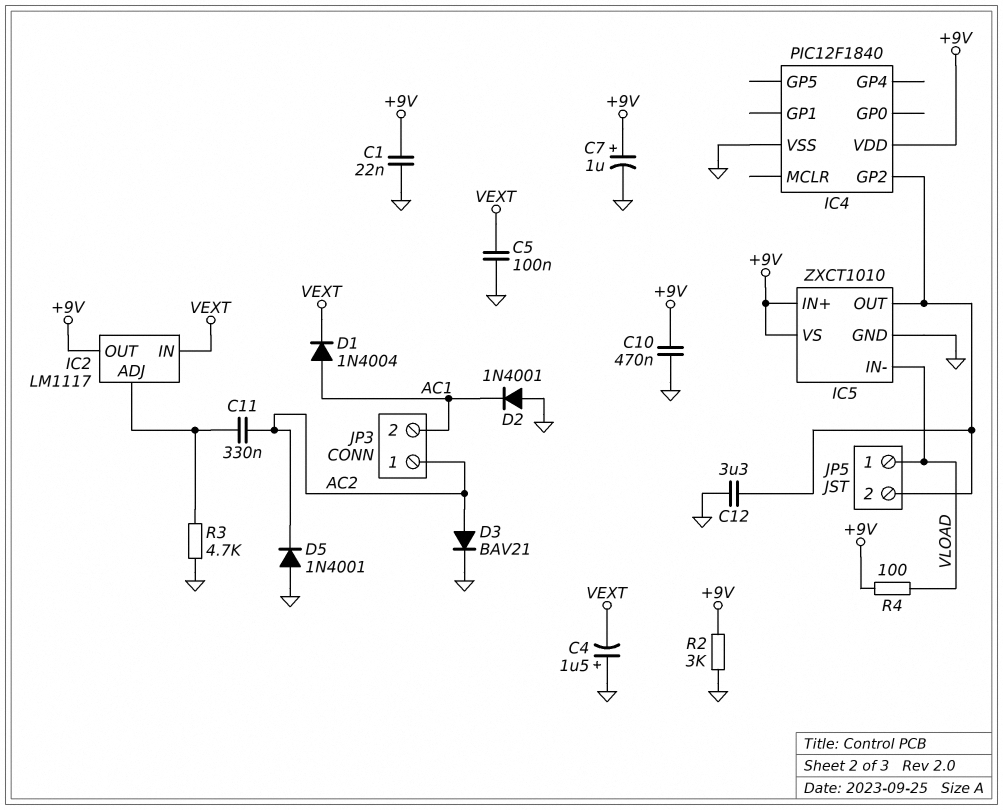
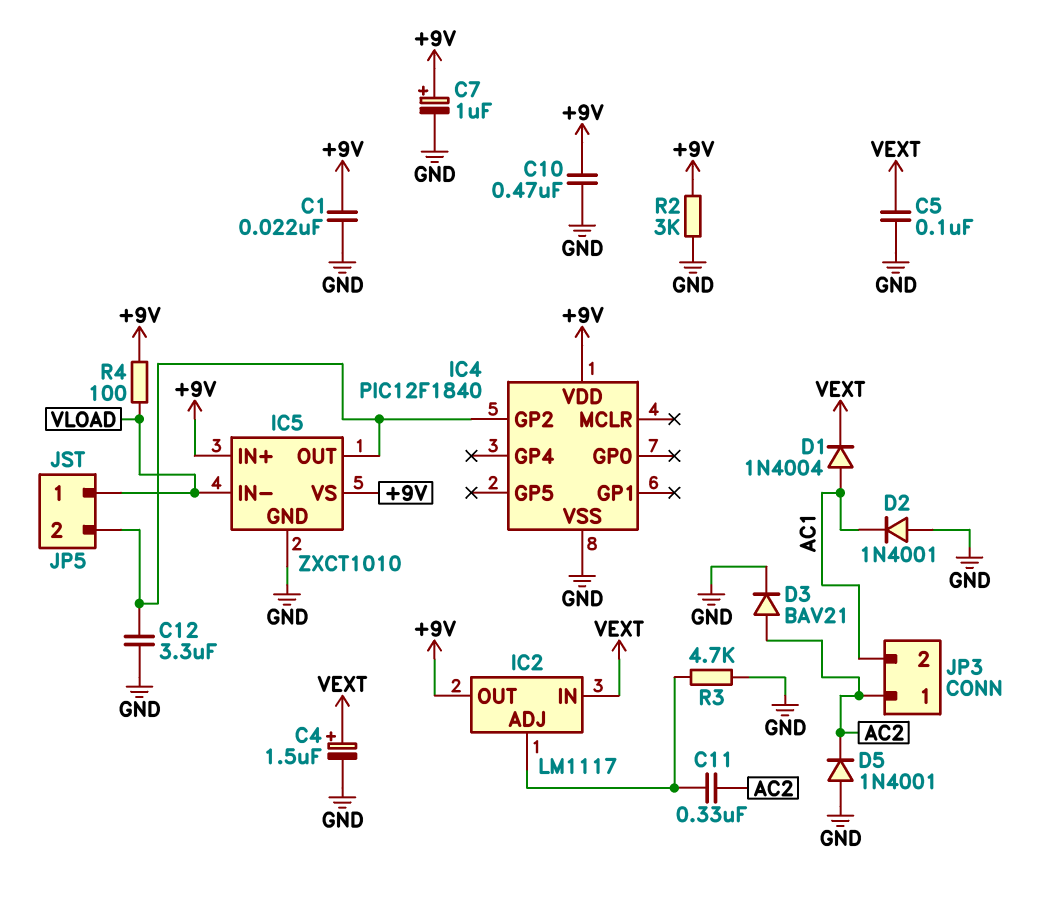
C4: 1.5uF (plus GND, minus VEXT) -> 1.5uF (plus VEXT, minus GND)

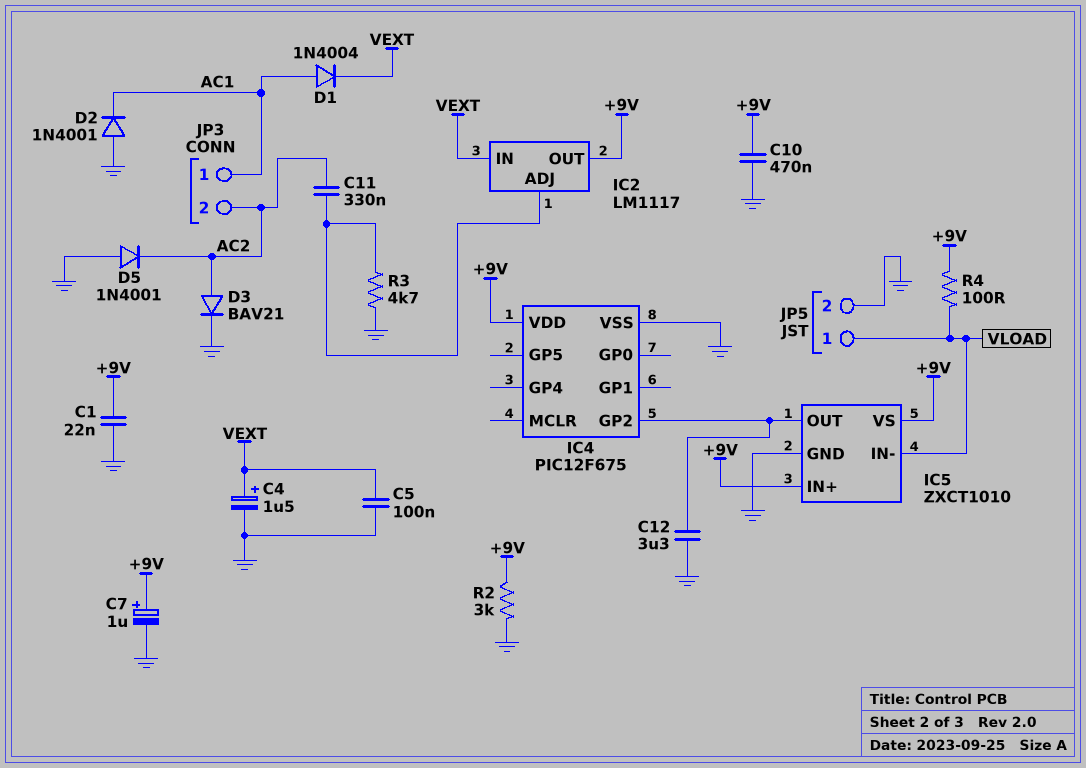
IC4: PIC12F1840 -> PIC12F675
JP3 pin 1: AC2 -> AC1
JP3 pin 2: AC1 -> AC2
JP5 pin 2: IC4/GP2 -> GND

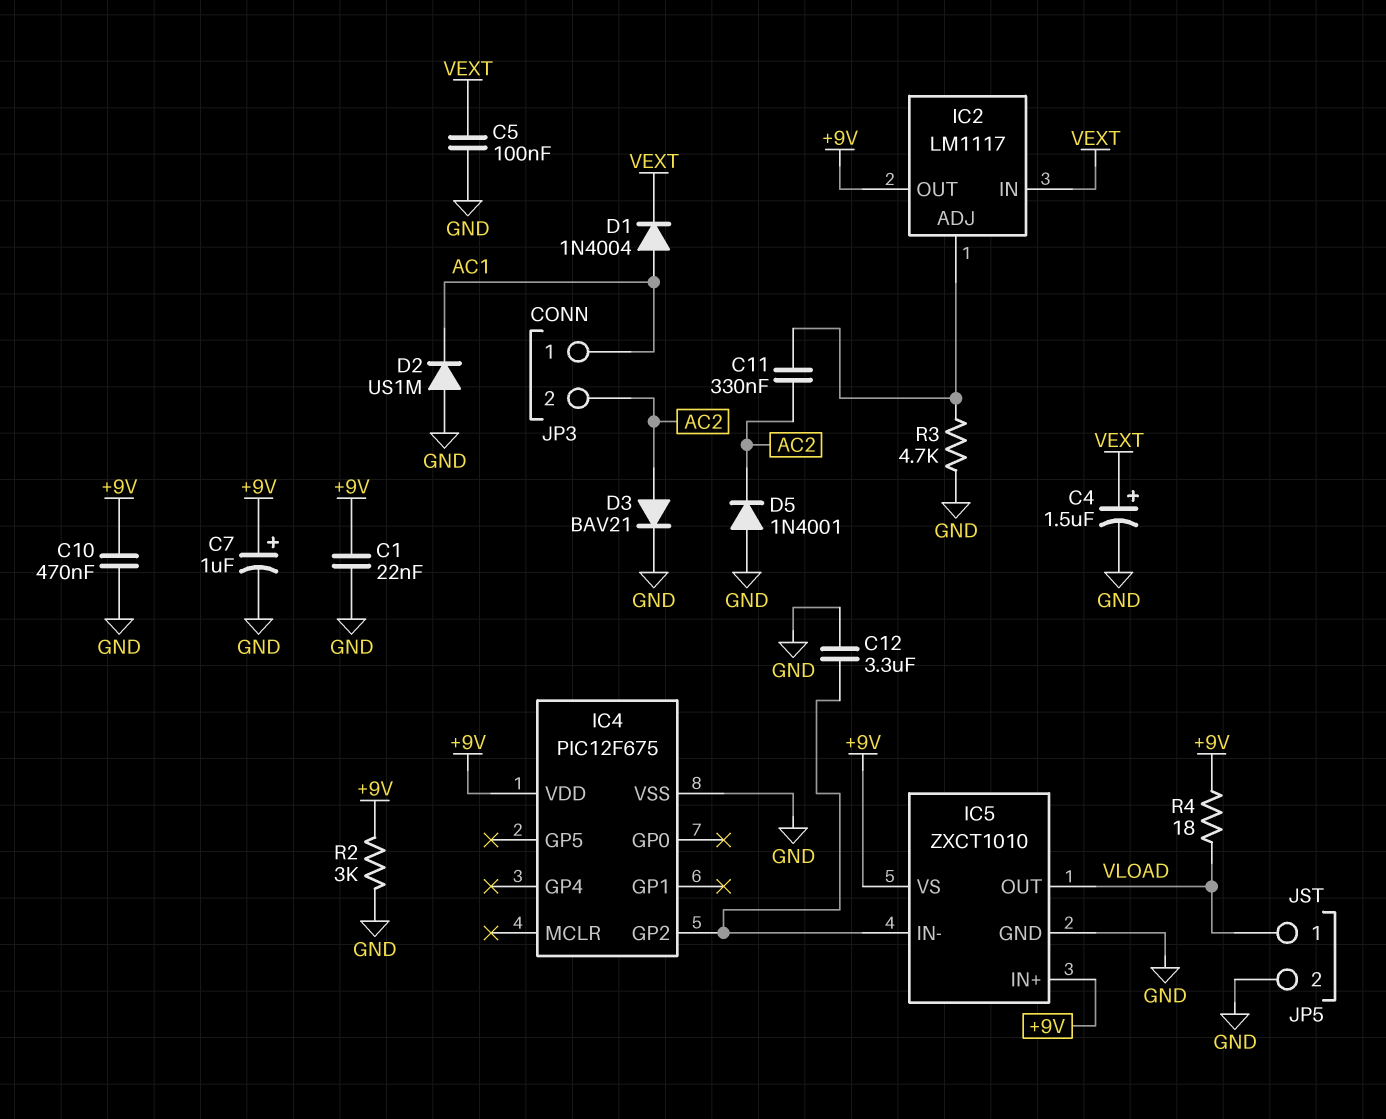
D2: diode 1N4001 (A GND, K AC1) -> diode US1M (A GND, K AC1)
IC5 pin IN-: VLOAD -> IC4/GP2
IC5 pin OUT: IC4/GP2 -> VLOAD
R4: 100 (+9V, VLOAD) -> 18 (+9V, VLOAD)

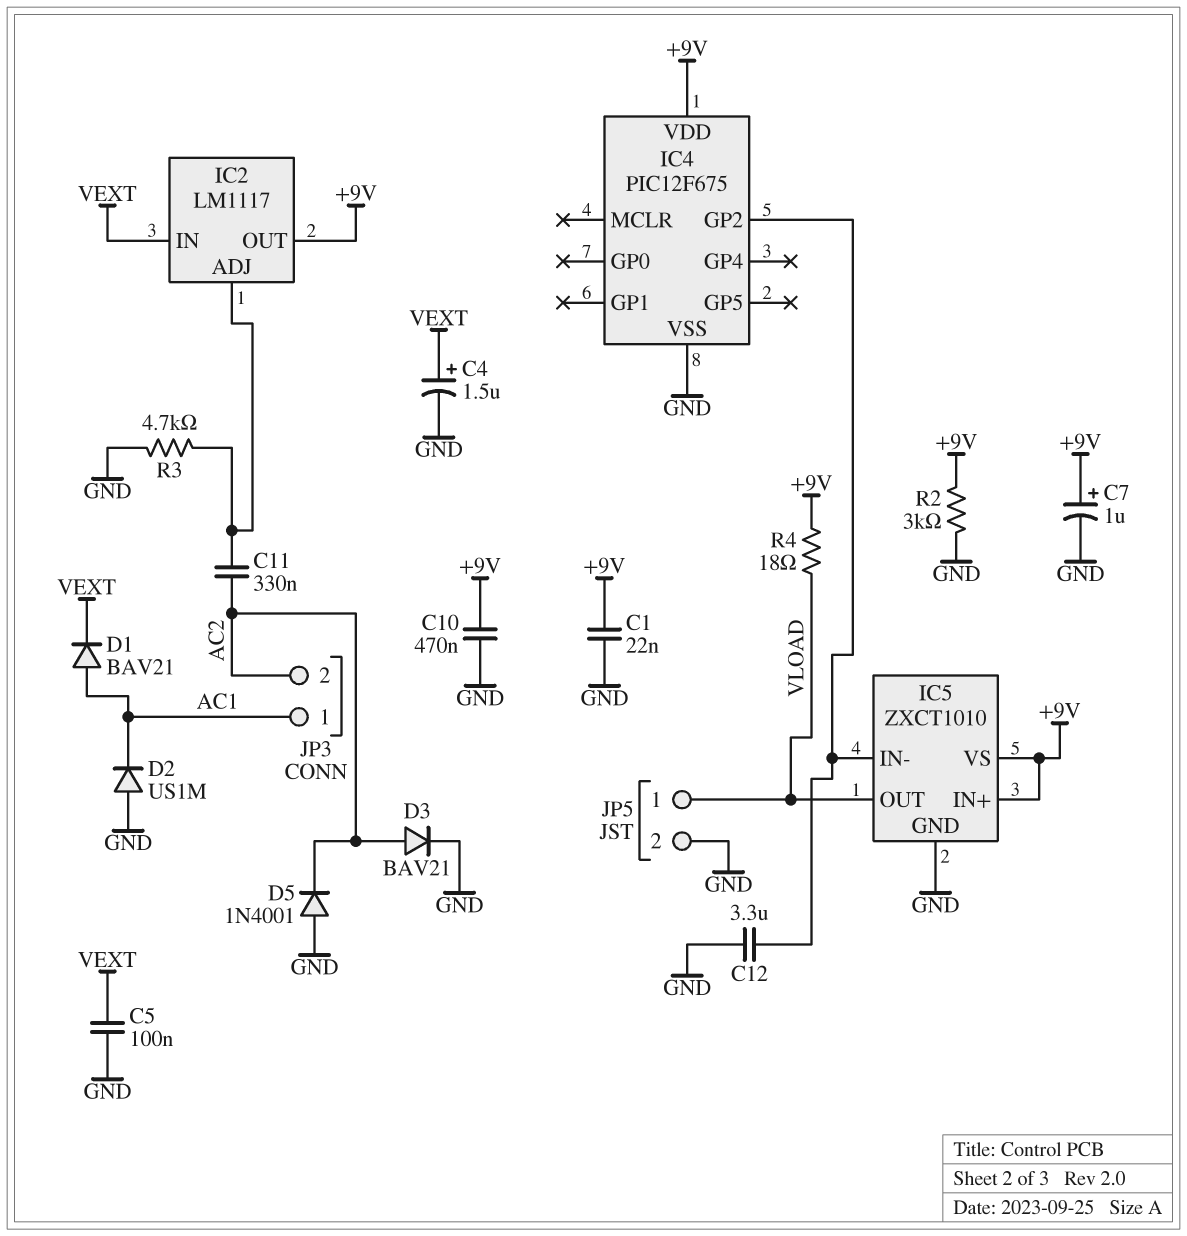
D1: diode 1N4004 (A AC1, K VEXT) -> diode BAV21 (A AC1, K VEXT)

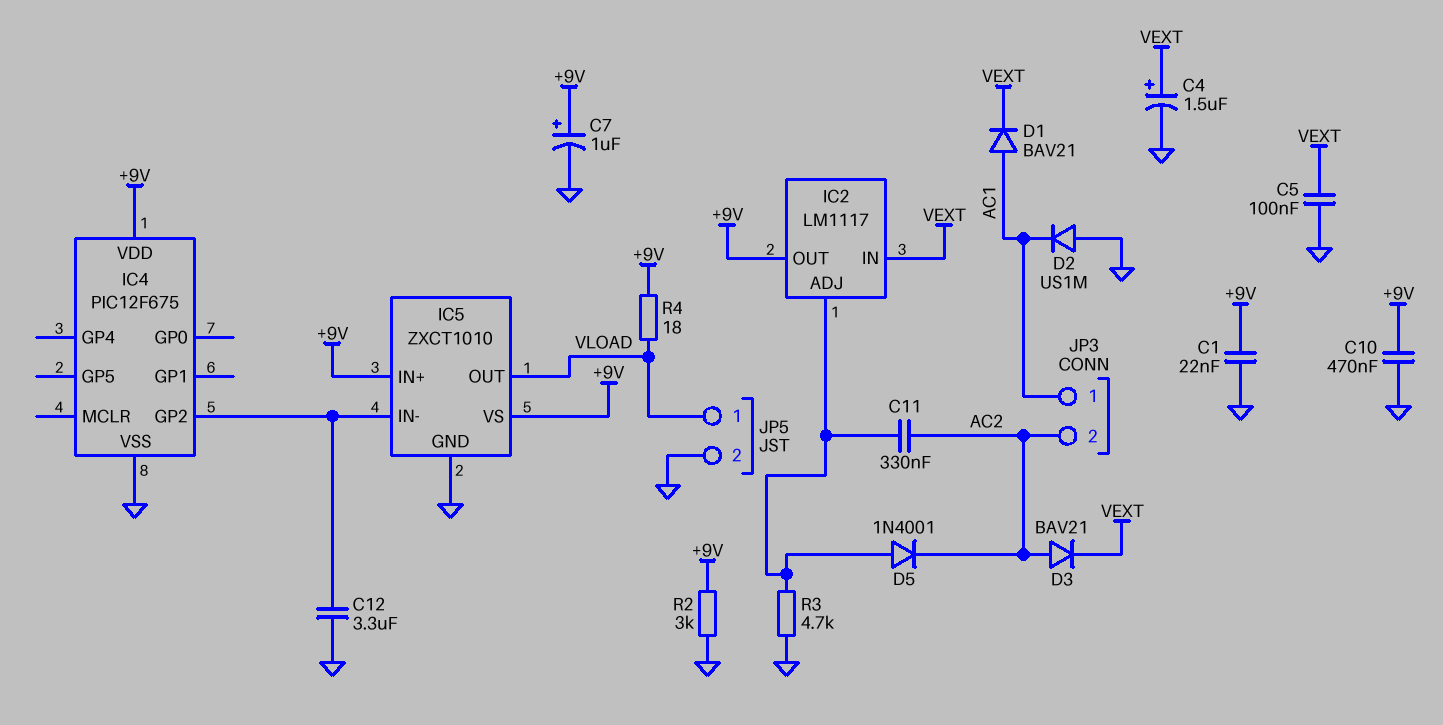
D3: diode BAV21 (A AC2, K GND) -> diode BAV21 (A AC2, K VEXT)
D5: diode 1N4001 (A GND, K AC2) -> diode 1N4001 (A IC2/ADJ, K AC2)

## Work request
Leaving every picture aside, transcribe exactly the lines from the one that contains "IC5 pin IN-: VLOAD -> IC4/GP2" through the final line of the listing above, inclusive.

## Solution for this exercise
IC5 pin IN-: VLOAD -> IC4/GP2
IC5 pin OUT: IC4/GP2 -> VLOAD
R4: 100 (+9V, VLOAD) -> 18 (+9V, VLOAD)

D1: diode 1N4004 (A AC1, K VEXT) -> diode BAV21 (A AC1, K VEXT)

D3: diode BAV21 (A AC2, K GND) -> diode BAV21 (A AC2, K VEXT)
D5: diode 1N4001 (A GND, K AC2) -> diode 1N4001 (A IC2/ADJ, K AC2)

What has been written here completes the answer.